— WHAT IS BEING ASKED —
Filter these entries, keeping only lines that hold the word "brown".
(PROVIDED MATERIAL Opens)
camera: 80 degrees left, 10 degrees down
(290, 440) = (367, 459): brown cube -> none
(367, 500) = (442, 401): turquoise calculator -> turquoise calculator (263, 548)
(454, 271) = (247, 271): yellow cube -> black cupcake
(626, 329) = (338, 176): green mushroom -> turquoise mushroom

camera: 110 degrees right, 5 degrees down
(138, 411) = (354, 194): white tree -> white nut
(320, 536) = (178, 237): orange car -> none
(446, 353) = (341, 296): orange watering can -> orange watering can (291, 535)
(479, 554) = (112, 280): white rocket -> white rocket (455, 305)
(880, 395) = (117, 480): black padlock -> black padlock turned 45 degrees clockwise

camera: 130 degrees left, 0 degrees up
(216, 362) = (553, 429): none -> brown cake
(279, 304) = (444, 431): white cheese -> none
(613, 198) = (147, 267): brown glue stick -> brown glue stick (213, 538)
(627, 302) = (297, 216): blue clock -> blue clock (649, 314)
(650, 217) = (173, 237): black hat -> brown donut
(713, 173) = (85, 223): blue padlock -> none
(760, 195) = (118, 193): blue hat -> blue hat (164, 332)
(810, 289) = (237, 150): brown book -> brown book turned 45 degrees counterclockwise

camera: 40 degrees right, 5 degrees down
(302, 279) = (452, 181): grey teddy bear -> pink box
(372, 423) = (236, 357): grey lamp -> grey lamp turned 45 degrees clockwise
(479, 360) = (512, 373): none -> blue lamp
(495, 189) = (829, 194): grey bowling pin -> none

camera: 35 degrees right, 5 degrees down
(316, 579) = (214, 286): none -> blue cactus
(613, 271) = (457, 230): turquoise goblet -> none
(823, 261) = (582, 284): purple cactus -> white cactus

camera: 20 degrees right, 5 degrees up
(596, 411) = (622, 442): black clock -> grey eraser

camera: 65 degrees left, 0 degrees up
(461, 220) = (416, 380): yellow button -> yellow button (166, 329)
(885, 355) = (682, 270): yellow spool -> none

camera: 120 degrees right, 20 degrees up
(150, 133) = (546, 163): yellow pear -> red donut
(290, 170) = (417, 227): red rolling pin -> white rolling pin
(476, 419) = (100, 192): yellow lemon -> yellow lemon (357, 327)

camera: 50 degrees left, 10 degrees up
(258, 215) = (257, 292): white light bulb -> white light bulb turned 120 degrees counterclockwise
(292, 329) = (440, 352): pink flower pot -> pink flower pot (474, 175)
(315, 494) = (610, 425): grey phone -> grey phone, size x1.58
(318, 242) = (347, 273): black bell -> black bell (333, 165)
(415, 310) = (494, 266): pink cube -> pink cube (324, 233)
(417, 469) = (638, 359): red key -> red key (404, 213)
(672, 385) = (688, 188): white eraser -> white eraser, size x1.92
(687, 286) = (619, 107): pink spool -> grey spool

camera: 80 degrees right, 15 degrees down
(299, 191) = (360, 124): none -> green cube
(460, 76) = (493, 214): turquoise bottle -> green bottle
(PROVIDED MATERIAL Closes)
— ANSWER AREA —
(290, 440) = (367, 459): brown cube -> none
(216, 362) = (553, 429): none -> brown cake
(613, 198) = (147, 267): brown glue stick -> brown glue stick (213, 538)
(650, 217) = (173, 237): black hat -> brown donut
(810, 289) = (237, 150): brown book -> brown book turned 45 degrees counterclockwise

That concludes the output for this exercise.